**WRITTEN REQUEST:** Count the lines in the listing below that contain the string "repeat", with uppercase and lowercase treated as different. Reply with the number only.

· · · ·

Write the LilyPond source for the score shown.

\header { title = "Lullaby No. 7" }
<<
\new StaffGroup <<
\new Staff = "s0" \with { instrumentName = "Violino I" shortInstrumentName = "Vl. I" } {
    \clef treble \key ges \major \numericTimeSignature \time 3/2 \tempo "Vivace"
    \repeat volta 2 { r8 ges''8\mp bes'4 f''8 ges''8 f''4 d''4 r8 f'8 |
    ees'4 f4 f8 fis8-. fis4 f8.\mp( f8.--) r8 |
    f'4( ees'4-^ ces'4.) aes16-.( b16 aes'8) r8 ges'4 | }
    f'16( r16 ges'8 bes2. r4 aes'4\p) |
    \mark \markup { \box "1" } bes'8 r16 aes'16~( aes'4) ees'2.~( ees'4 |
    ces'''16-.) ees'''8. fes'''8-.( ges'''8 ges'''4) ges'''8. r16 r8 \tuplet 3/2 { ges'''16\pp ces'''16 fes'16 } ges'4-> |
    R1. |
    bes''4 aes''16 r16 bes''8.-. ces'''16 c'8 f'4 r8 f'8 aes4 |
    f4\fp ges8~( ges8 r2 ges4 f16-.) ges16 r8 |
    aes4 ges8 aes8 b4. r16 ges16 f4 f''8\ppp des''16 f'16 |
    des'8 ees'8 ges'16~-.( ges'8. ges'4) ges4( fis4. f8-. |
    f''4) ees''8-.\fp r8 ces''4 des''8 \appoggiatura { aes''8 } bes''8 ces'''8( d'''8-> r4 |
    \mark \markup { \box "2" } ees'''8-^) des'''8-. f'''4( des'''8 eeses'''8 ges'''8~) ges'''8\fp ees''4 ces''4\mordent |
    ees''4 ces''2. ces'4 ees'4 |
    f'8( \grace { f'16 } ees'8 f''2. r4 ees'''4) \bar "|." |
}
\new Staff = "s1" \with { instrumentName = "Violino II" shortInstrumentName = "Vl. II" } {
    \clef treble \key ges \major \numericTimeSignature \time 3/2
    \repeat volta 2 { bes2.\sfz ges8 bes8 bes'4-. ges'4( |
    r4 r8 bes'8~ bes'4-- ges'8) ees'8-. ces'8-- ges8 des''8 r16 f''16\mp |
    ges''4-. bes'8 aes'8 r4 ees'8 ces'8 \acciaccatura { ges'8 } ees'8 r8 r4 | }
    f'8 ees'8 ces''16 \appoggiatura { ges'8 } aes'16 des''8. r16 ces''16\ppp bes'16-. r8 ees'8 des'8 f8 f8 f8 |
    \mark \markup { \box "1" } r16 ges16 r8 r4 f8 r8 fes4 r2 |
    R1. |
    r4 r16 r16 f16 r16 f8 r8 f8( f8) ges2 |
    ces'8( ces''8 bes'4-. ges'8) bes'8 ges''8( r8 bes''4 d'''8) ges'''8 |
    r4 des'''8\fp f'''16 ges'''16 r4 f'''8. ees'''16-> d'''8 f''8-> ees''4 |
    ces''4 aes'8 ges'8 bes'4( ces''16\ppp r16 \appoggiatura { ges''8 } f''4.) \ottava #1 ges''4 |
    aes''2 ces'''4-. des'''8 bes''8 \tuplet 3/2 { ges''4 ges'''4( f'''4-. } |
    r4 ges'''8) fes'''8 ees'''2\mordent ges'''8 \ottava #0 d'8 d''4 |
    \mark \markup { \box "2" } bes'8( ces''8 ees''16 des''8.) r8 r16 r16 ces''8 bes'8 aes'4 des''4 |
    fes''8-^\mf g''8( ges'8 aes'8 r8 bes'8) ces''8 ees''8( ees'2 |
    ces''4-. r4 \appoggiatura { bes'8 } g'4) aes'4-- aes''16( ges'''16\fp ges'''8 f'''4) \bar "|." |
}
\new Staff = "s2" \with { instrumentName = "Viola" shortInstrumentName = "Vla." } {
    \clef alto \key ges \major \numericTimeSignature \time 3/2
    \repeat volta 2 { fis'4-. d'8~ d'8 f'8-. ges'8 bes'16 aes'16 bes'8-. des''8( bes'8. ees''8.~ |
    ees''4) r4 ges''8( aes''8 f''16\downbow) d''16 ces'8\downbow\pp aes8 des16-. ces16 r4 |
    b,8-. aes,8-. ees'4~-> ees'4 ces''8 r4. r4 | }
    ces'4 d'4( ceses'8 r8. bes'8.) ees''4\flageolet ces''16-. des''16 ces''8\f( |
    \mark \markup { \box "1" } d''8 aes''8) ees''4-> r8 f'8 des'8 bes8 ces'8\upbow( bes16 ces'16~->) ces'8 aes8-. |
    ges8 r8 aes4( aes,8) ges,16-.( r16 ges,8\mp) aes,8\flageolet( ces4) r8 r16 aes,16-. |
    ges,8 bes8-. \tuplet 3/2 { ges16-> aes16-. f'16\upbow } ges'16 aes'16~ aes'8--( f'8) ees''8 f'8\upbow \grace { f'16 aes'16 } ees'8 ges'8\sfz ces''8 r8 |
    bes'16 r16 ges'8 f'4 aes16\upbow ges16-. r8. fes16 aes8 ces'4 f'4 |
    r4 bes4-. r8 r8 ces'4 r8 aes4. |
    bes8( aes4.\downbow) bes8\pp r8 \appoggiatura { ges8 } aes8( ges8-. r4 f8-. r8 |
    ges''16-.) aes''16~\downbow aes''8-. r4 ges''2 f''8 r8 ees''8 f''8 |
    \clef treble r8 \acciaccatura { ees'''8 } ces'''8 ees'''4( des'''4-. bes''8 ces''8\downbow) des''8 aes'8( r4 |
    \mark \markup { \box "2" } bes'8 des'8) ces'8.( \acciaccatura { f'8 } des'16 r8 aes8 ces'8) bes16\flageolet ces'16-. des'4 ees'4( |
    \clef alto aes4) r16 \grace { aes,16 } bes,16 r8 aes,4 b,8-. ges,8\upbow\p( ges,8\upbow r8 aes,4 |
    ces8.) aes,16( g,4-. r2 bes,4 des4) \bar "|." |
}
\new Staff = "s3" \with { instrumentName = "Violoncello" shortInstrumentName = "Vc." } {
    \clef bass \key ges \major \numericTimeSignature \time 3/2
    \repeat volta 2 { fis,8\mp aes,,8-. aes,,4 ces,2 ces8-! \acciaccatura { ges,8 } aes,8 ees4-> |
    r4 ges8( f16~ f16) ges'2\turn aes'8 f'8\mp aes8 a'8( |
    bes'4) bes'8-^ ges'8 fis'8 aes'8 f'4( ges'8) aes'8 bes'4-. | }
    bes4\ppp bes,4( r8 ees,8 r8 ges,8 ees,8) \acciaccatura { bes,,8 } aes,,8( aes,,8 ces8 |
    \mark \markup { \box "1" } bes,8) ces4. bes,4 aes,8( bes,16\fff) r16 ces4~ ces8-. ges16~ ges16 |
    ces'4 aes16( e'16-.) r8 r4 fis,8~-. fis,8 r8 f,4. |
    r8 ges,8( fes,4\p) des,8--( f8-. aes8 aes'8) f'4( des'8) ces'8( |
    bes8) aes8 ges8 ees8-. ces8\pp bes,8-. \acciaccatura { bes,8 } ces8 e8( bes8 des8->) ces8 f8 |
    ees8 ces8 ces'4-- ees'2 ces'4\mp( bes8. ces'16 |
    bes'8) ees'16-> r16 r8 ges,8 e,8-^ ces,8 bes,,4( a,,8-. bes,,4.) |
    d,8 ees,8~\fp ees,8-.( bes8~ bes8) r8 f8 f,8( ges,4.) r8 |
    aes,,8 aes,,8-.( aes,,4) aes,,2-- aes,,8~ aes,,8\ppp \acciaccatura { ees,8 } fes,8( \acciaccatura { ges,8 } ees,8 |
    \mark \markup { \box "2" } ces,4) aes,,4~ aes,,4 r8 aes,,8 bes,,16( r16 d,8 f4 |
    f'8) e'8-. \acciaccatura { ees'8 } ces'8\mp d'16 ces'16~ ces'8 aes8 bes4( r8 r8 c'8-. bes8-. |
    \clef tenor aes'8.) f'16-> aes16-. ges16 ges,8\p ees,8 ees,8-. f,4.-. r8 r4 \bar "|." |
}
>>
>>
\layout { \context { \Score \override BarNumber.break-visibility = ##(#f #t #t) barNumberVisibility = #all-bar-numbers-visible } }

· · · ·

**ANSWER BELOW:** 4